Aim of the task: Give back the entries that follow exactly as written. Any picture gets left out.

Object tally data

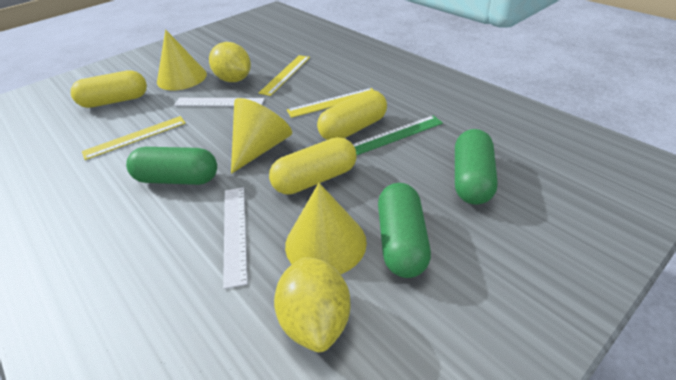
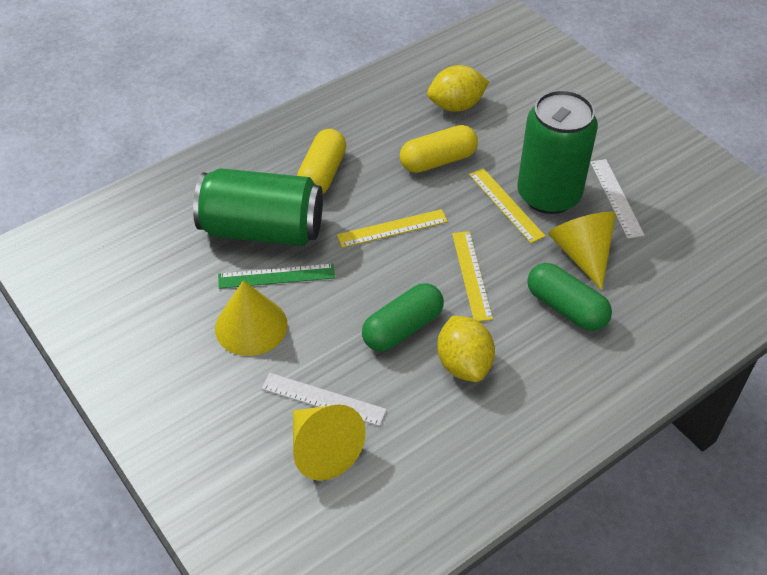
green can: none = 0 -> [193,168,323,246] [517,90,598,214] = 2
green capsule: [126,147,217,185] [378,183,431,278] [455,129,498,204] = 3 -> [362,283,444,351] [527,263,612,331] = 2
yellow capsule: [71,70,147,108] [269,137,357,195] [317,90,387,140] = 3 -> [297,129,346,194] [400,125,478,173] = 2

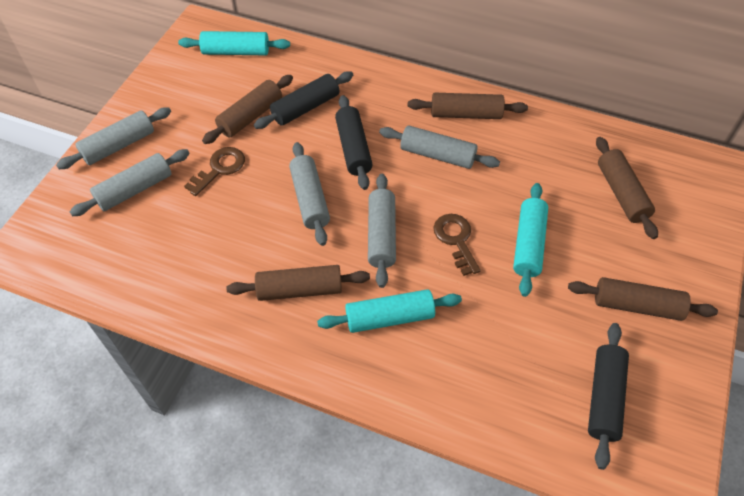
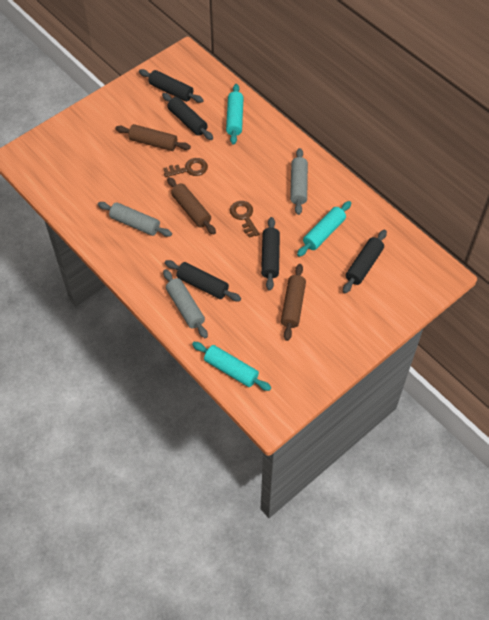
black rolling pin: [254,71,353,129] [335,95,373,190] [588,323,629,470] = 3 -> [139,69,204,103] [162,93,213,140] [165,260,241,301] [261,217,280,291] [343,230,387,293] = 5
brown rolling pin: [202,75,293,144] [226,265,370,301] [408,93,528,119] [568,277,718,321] [596,137,658,239] = 5 -> [116,124,191,151] [167,177,216,235] [281,264,306,341] = 3
grey rolling pin: [56,107,171,169] [70,149,190,216] [289,142,330,246] [368,174,396,288] [379,126,500,169] = 5 -> [98,202,172,237] [163,269,208,338] [290,148,308,215] = 3

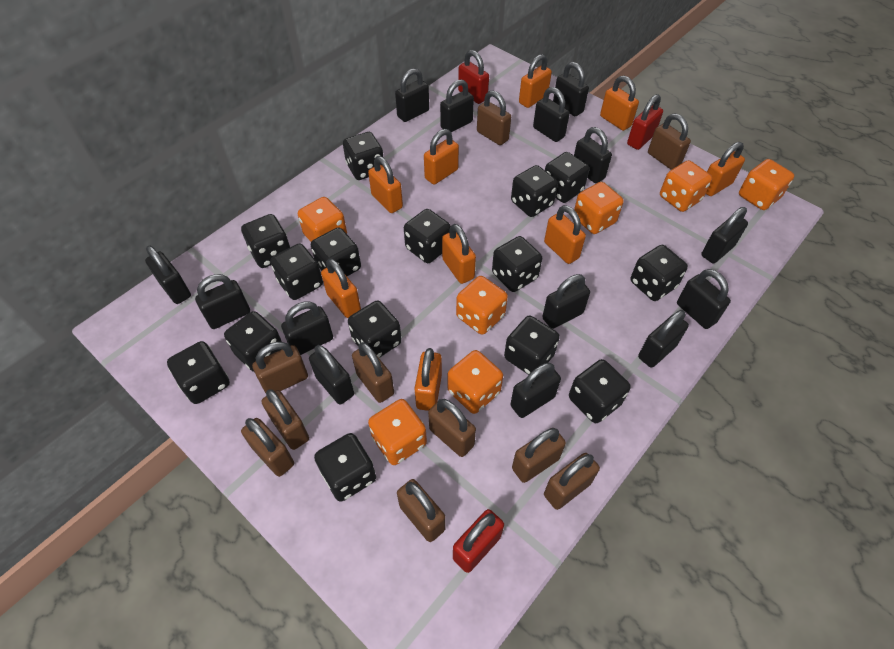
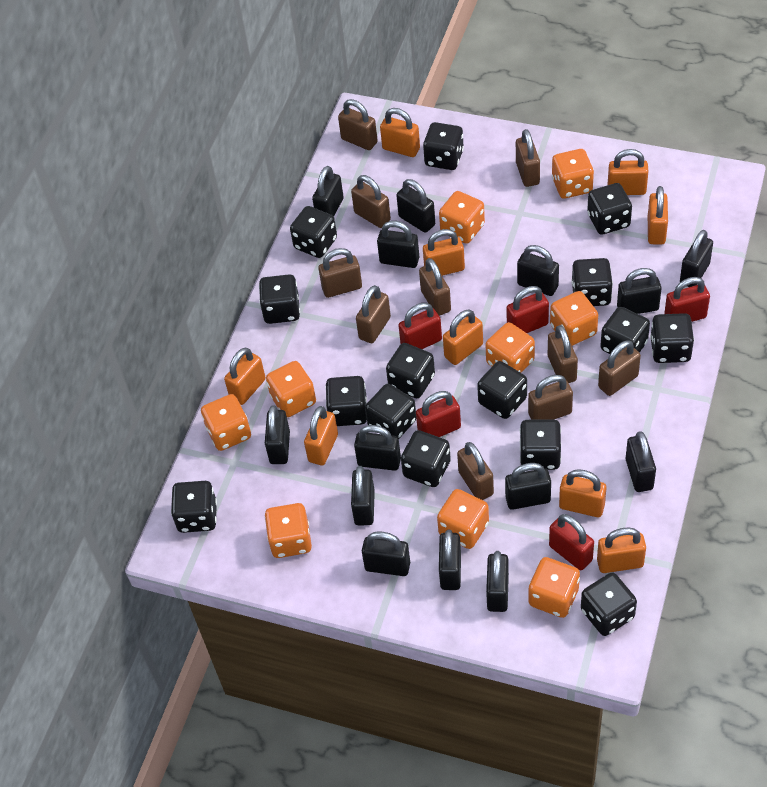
orange dice: [298,197,347,241] [368,399,427,465] [448,350,503,414] [456,276,508,335] [574,182,624,234] [660,160,712,212] [739,159,794,210] = 7 -> [201,394,251,451] [265,503,312,558] [266,361,316,417] [437,489,489,549] [439,191,485,244] [485,322,535,373] [529,557,580,618] [550,291,598,346] [552,149,594,199] = 9
red padlock: [453,509,504,573] [458,50,489,104] [627,94,663,150] = 3 -> [398,303,442,349] [416,391,461,437] [506,286,549,333] [549,514,594,570] [664,277,710,322] = 5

Result of the exercise:
green can: none = 0 -> [193,168,323,246] [517,90,598,214] = 2
green capsule: [126,147,217,185] [378,183,431,278] [455,129,498,204] = 3 -> [362,283,444,351] [527,263,612,331] = 2
yellow capsule: [71,70,147,108] [269,137,357,195] [317,90,387,140] = 3 -> [297,129,346,194] [400,125,478,173] = 2

black rolling pin: [254,71,353,129] [335,95,373,190] [588,323,629,470] = 3 -> [139,69,204,103] [162,93,213,140] [165,260,241,301] [261,217,280,291] [343,230,387,293] = 5
brown rolling pin: [202,75,293,144] [226,265,370,301] [408,93,528,119] [568,277,718,321] [596,137,658,239] = 5 -> [116,124,191,151] [167,177,216,235] [281,264,306,341] = 3
grey rolling pin: [56,107,171,169] [70,149,190,216] [289,142,330,246] [368,174,396,288] [379,126,500,169] = 5 -> [98,202,172,237] [163,269,208,338] [290,148,308,215] = 3

orange dice: [298,197,347,241] [368,399,427,465] [448,350,503,414] [456,276,508,335] [574,182,624,234] [660,160,712,212] [739,159,794,210] = 7 -> [201,394,251,451] [265,503,312,558] [266,361,316,417] [437,489,489,549] [439,191,485,244] [485,322,535,373] [529,557,580,618] [550,291,598,346] [552,149,594,199] = 9
red padlock: [453,509,504,573] [458,50,489,104] [627,94,663,150] = 3 -> [398,303,442,349] [416,391,461,437] [506,286,549,333] [549,514,594,570] [664,277,710,322] = 5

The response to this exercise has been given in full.